- WHAT IS REQUIRED
The answer must repeat every record exactly, with all pictures omitted.

Spatial object tracking data

-*-*-

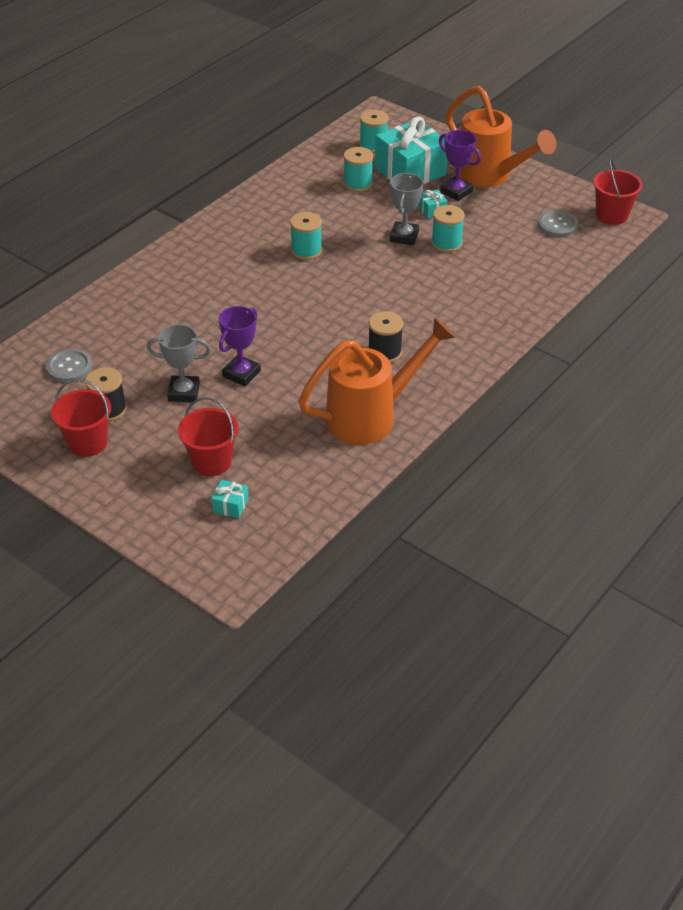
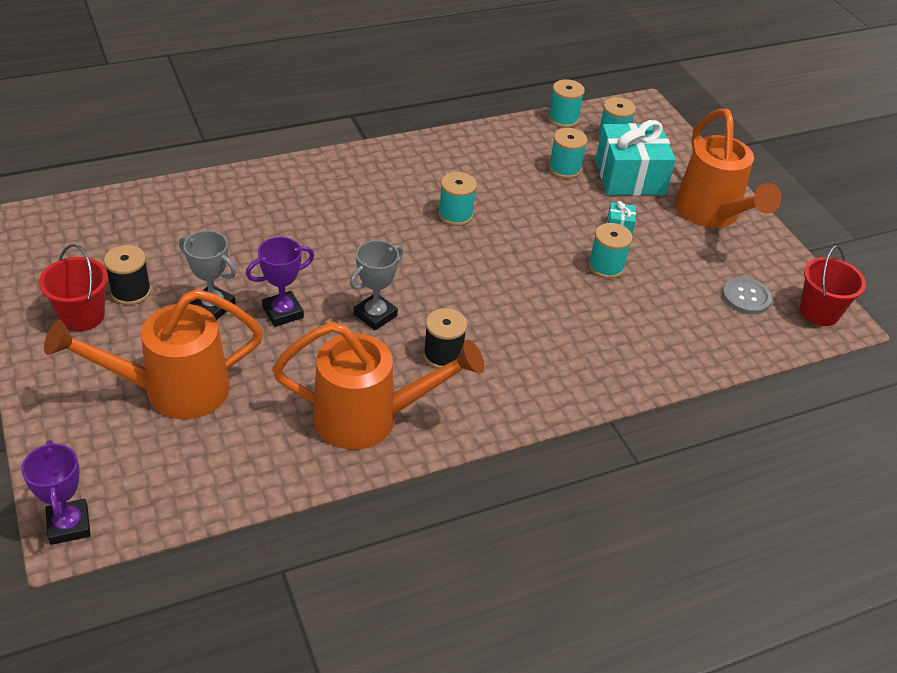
camera: 25 degrees right, 0 degrees up
(69, 367) = (136, 234): grey button -> none
(211, 462) = (173, 390): red bucket -> orange watering can
(230, 505) = (148, 447): turquoise gift -> none
(324, 146) = (563, 119): none -> turquoise spool
(404, 236) = (567, 241): grey trophy -> grey trophy (375, 315)
(456, 192) = (661, 217): purple trophy -> purple trophy (69, 525)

-*-*-

- RESULT OF THE EXERCISE
camera: 25 degrees right, 0 degrees up
(69, 367) = (136, 234): grey button -> none
(211, 462) = (173, 390): red bucket -> orange watering can
(230, 505) = (148, 447): turquoise gift -> none
(324, 146) = (563, 119): none -> turquoise spool
(404, 236) = (567, 241): grey trophy -> grey trophy (375, 315)
(456, 192) = (661, 217): purple trophy -> purple trophy (69, 525)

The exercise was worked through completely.